Data below:
BEGIN

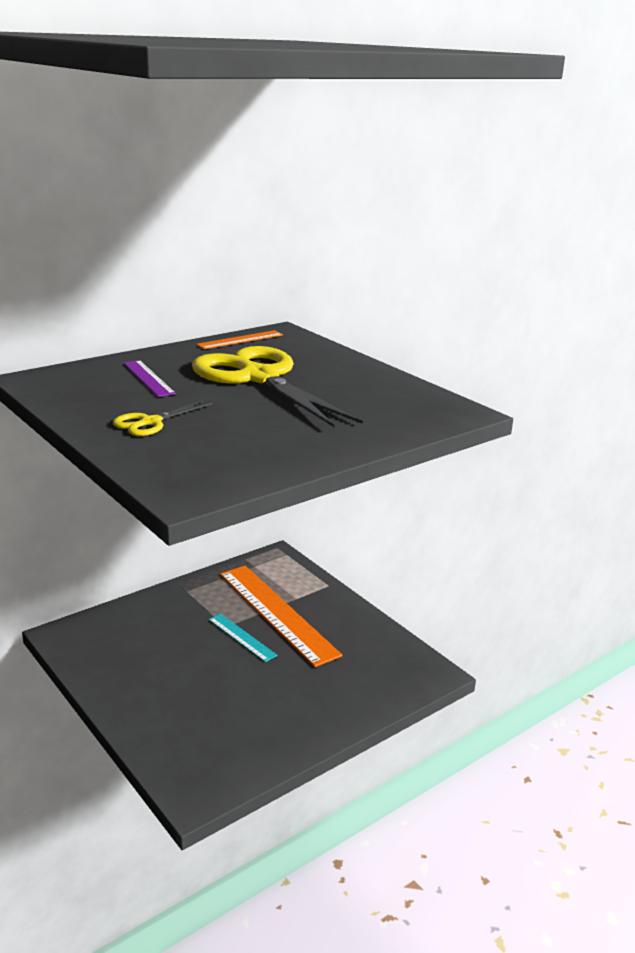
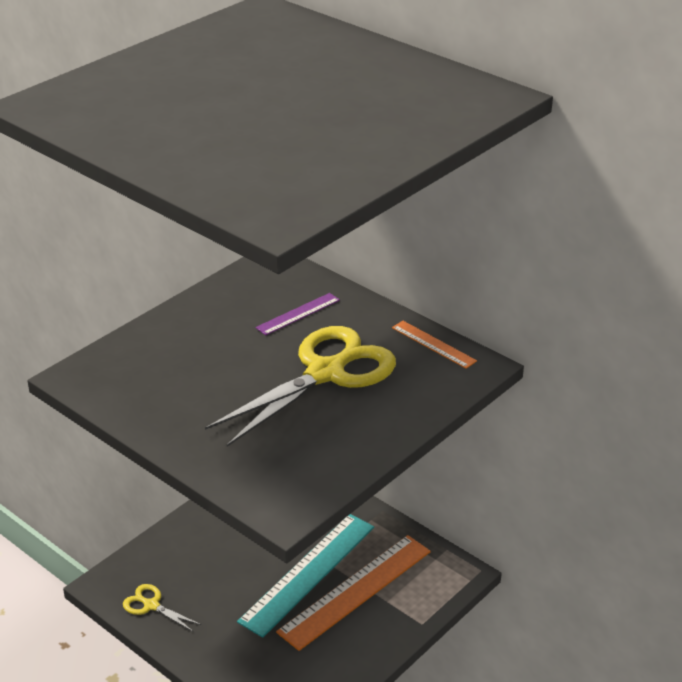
camera: 80 degrees right, 10 degrees up
(150, 422) = (198, 335): yellow scissors -> yellow scissors (151, 605)
(241, 637) = (308, 573): turquoise ruler -> turquoise ruler, size x2.09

END

Work required: Every line above should be repeated exactly; pictures stay out of the copy.

Output for this exercise:
camera: 80 degrees right, 10 degrees up
(150, 422) = (198, 335): yellow scissors -> yellow scissors (151, 605)
(241, 637) = (308, 573): turquoise ruler -> turquoise ruler, size x2.09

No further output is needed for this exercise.